(GIVEN PROBLEM): Convert every line of the material from the one containing "tannery [103, 1115]" down to the one containing "placid [454, 719]", both included, into a JSON list of strings with one string per line and no blank lines.

(RECORD EXTRACTS):

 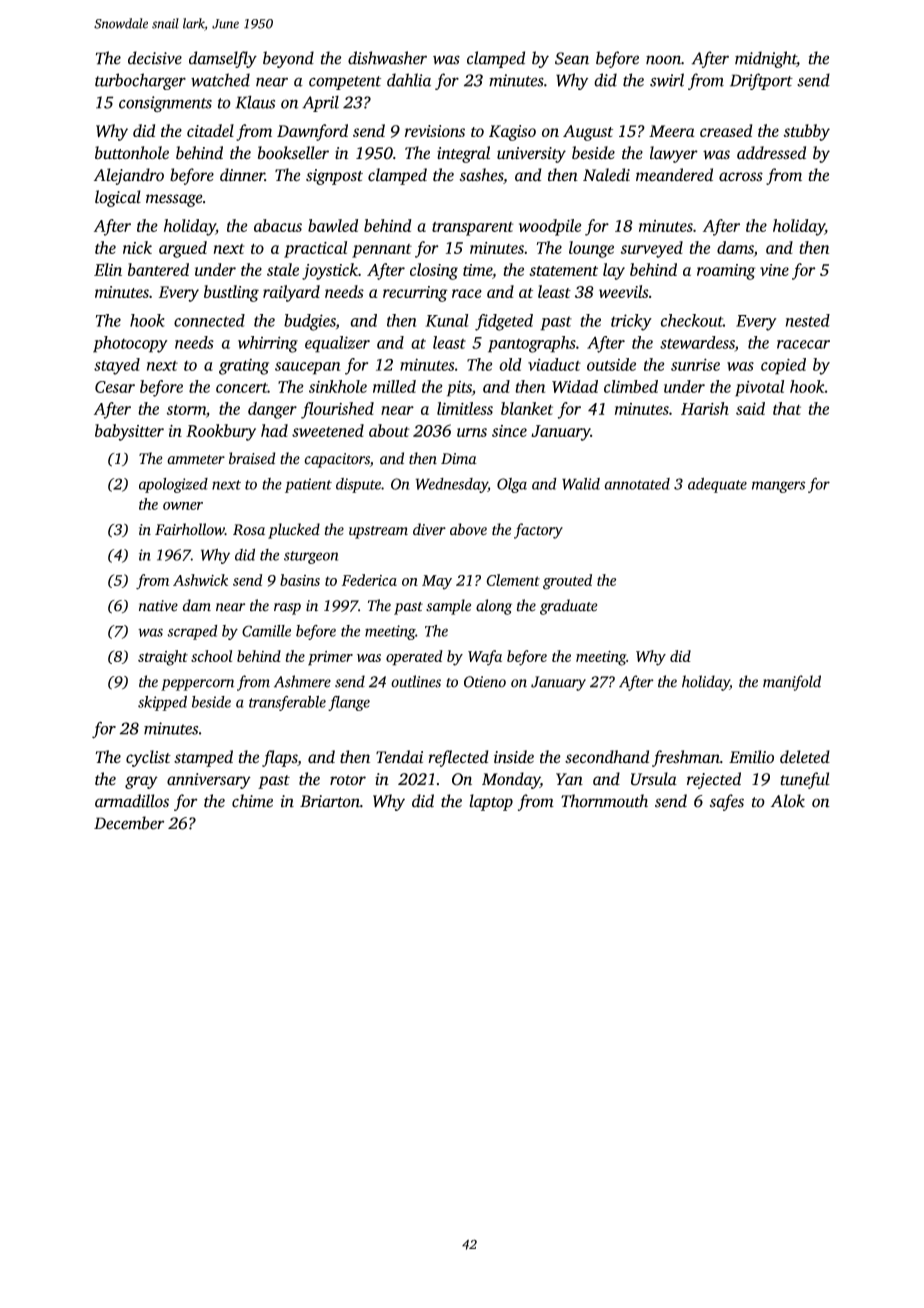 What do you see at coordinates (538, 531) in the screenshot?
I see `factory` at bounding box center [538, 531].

...

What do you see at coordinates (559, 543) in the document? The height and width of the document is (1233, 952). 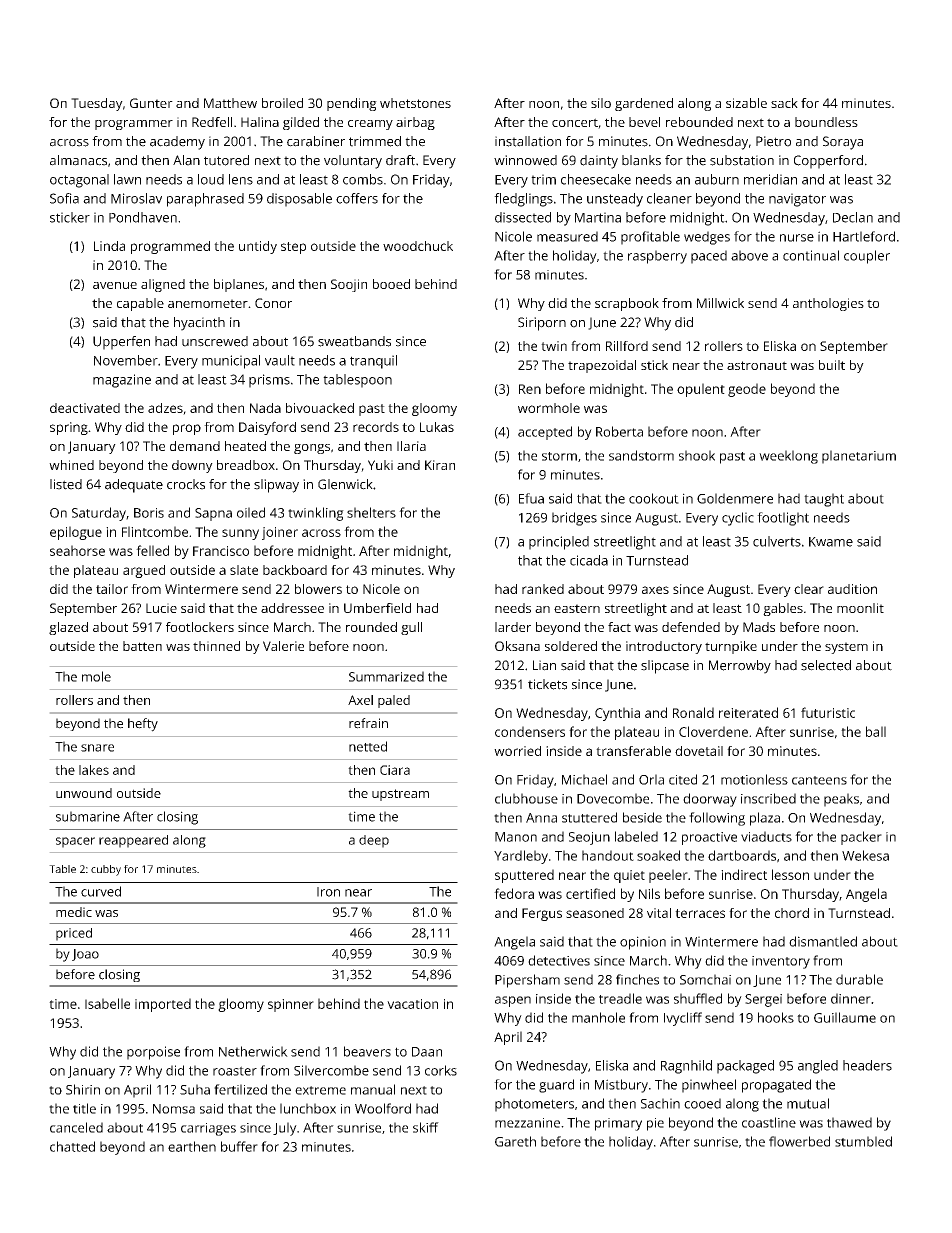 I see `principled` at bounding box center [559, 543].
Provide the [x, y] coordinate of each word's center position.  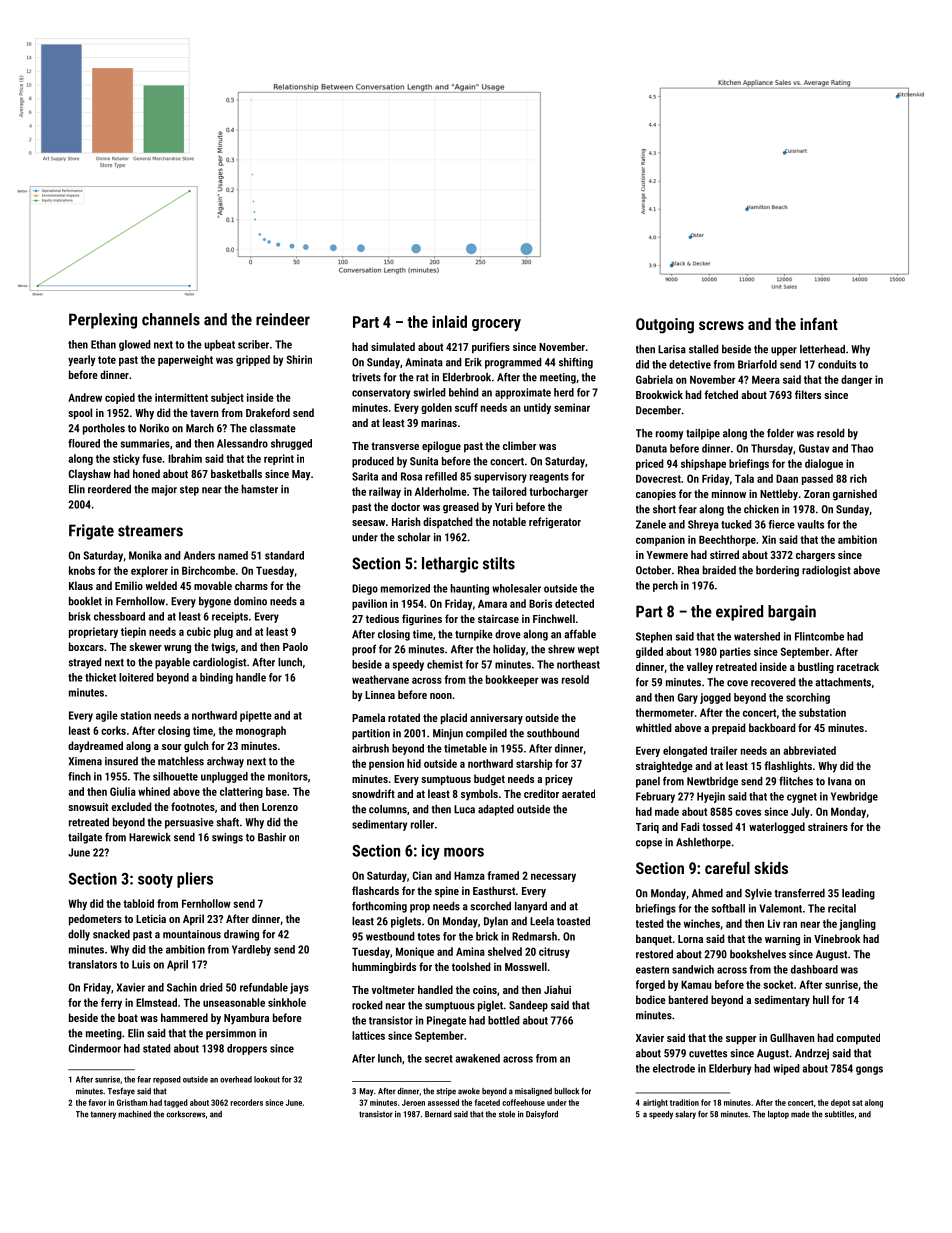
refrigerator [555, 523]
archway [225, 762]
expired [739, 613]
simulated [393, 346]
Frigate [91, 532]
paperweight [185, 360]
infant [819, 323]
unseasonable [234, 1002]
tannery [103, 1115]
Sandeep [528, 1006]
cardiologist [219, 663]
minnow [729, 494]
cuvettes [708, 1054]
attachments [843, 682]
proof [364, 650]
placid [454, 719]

(FULL SOLUTION):
[
  "tannery [103, 1115]",
  "Sandeep [528, 1006]",
  "cardiologist [219, 663]",
  "minnow [729, 494]",
  "cuvettes [708, 1054]",
  "attachments [843, 682]",
  "proof [364, 650]",
  "placid [454, 719]"
]